◆ What is required: The expected output is the full data, repeated exactly, without pictures.

◆ Raw data:
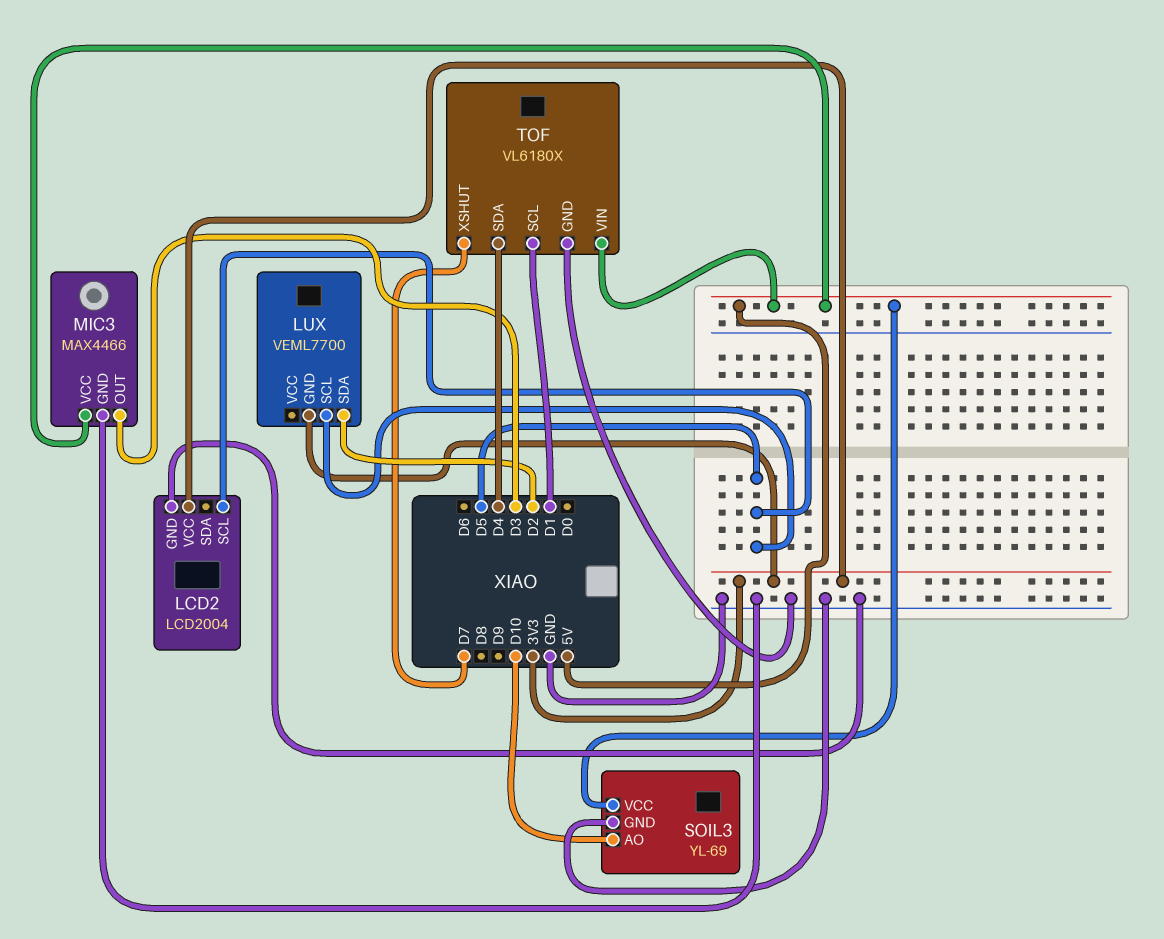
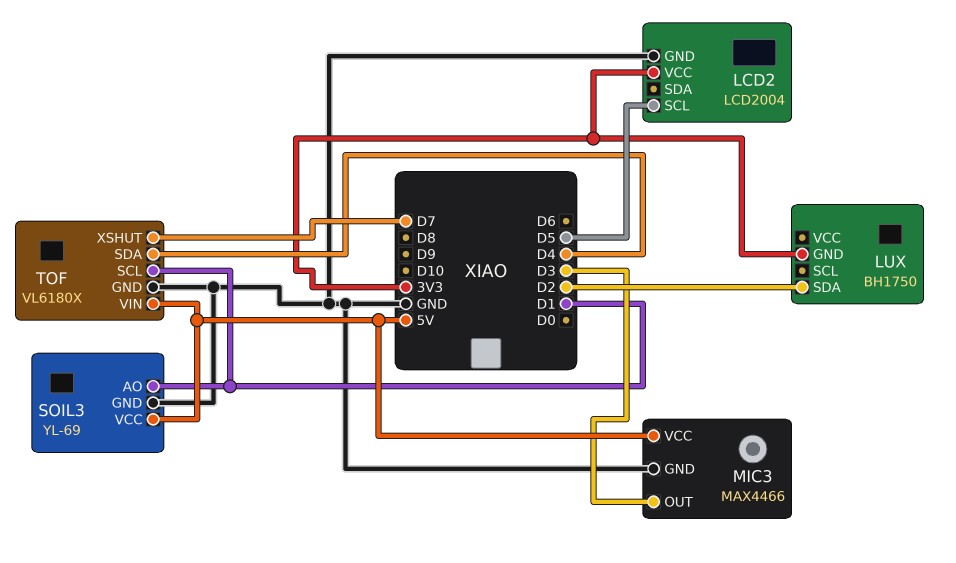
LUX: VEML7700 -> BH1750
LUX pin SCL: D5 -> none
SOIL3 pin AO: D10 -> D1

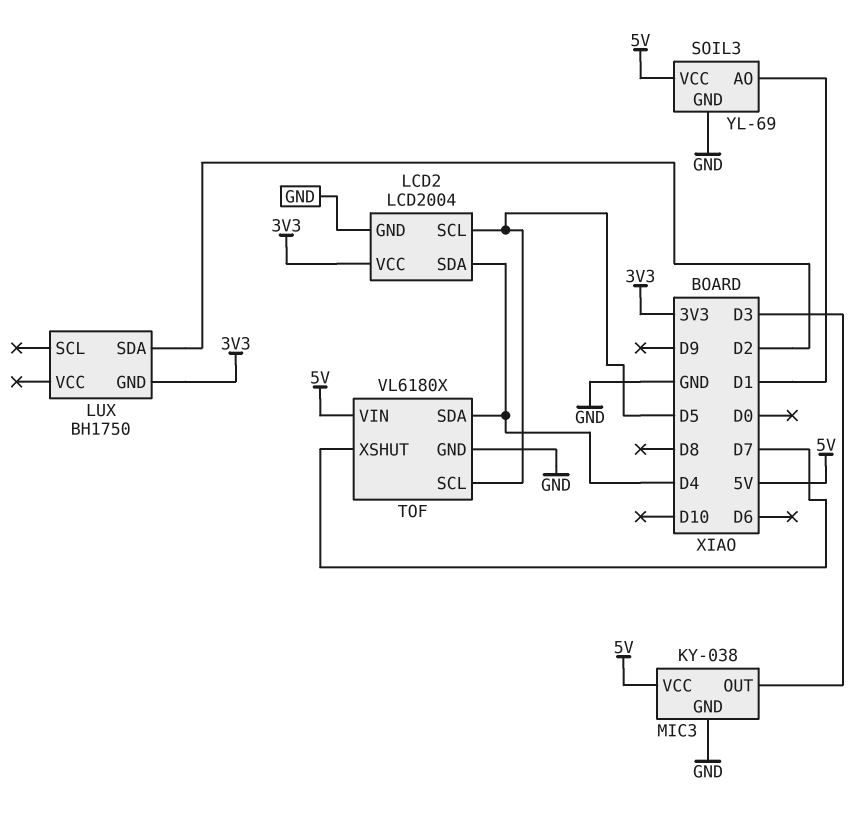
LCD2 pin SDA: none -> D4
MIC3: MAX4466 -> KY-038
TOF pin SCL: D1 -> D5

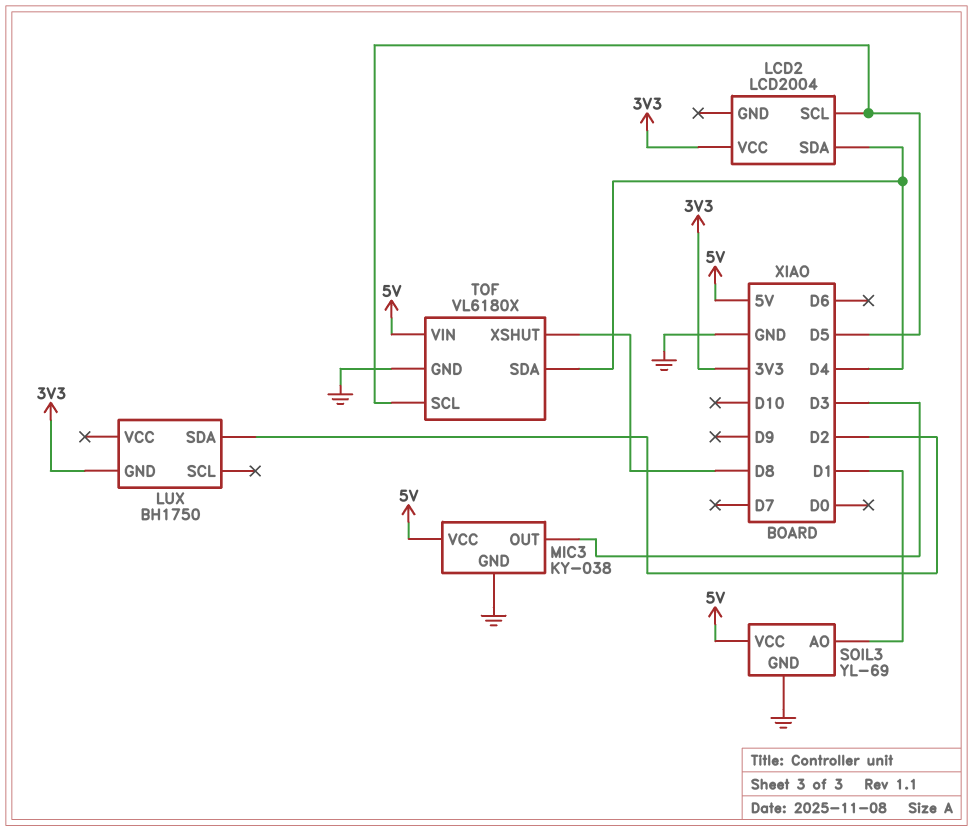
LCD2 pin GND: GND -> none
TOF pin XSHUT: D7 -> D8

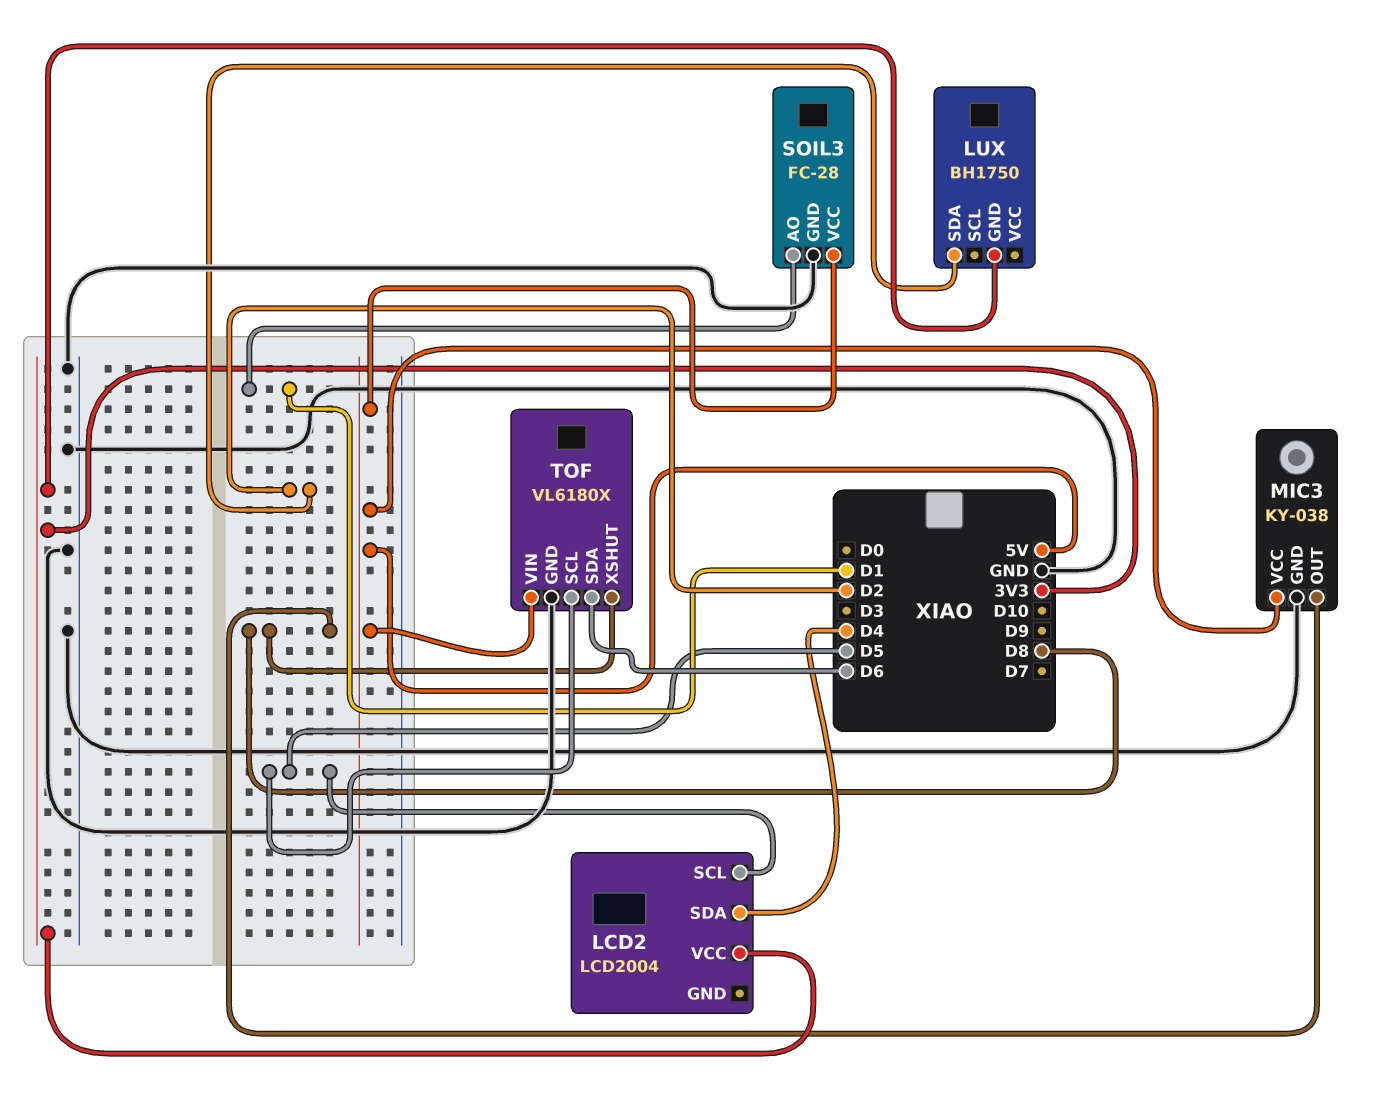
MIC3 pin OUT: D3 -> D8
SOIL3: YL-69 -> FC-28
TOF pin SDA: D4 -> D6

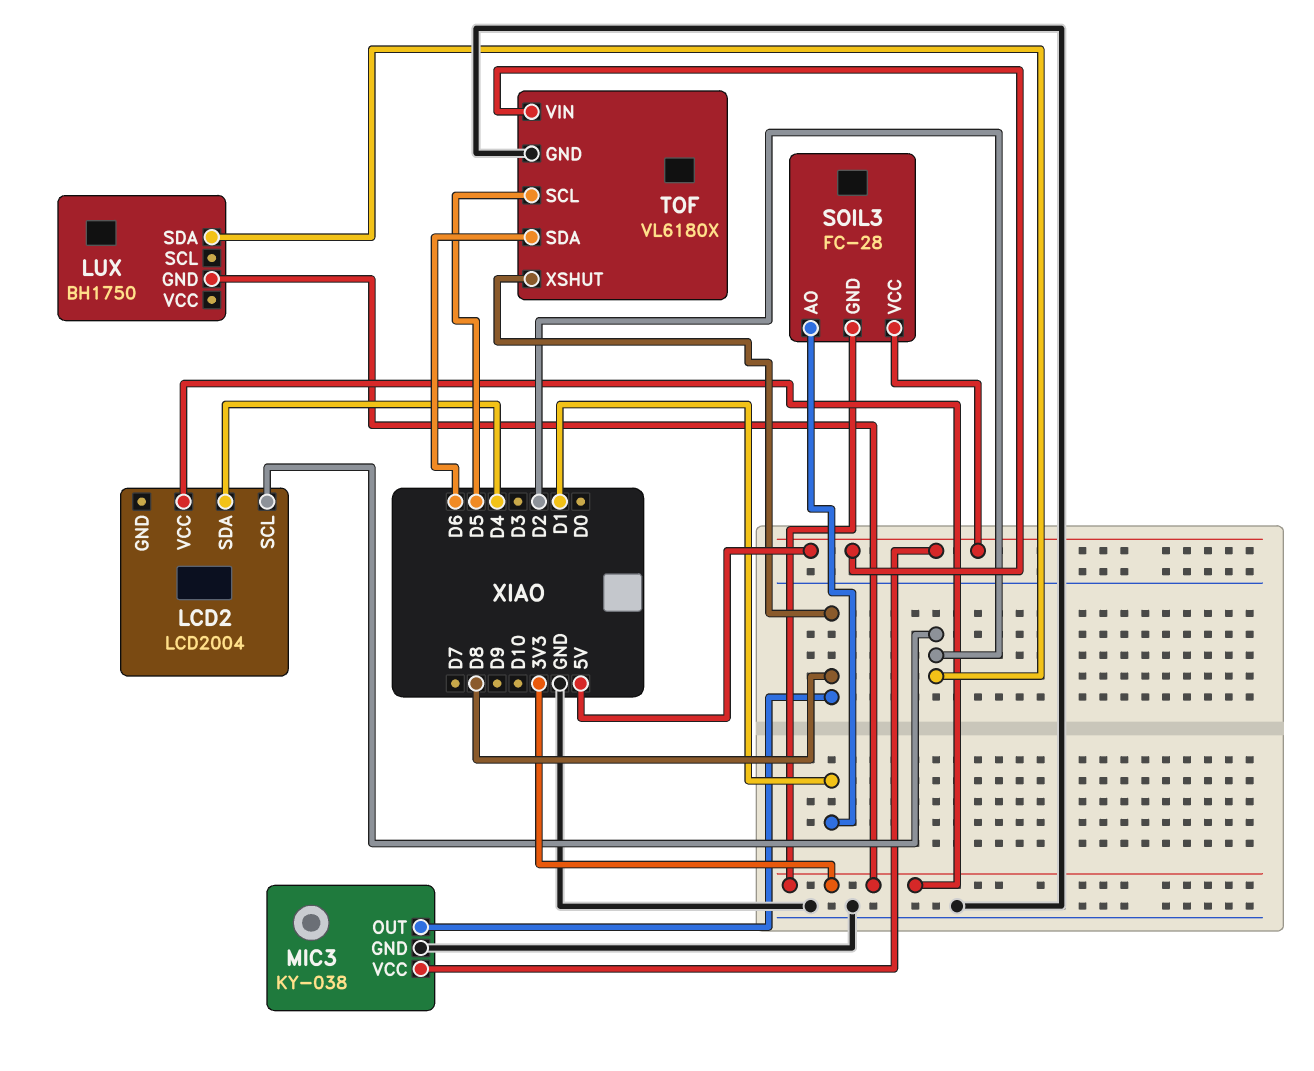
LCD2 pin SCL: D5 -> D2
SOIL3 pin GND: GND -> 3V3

◆ Answer to this task:
LUX: VEML7700 -> BH1750
LUX pin SCL: D5 -> none
SOIL3 pin AO: D10 -> D1

LCD2 pin SDA: none -> D4
MIC3: MAX4466 -> KY-038
TOF pin SCL: D1 -> D5

LCD2 pin GND: GND -> none
TOF pin XSHUT: D7 -> D8

MIC3 pin OUT: D3 -> D8
SOIL3: YL-69 -> FC-28
TOF pin SDA: D4 -> D6

LCD2 pin SCL: D5 -> D2
SOIL3 pin GND: GND -> 3V3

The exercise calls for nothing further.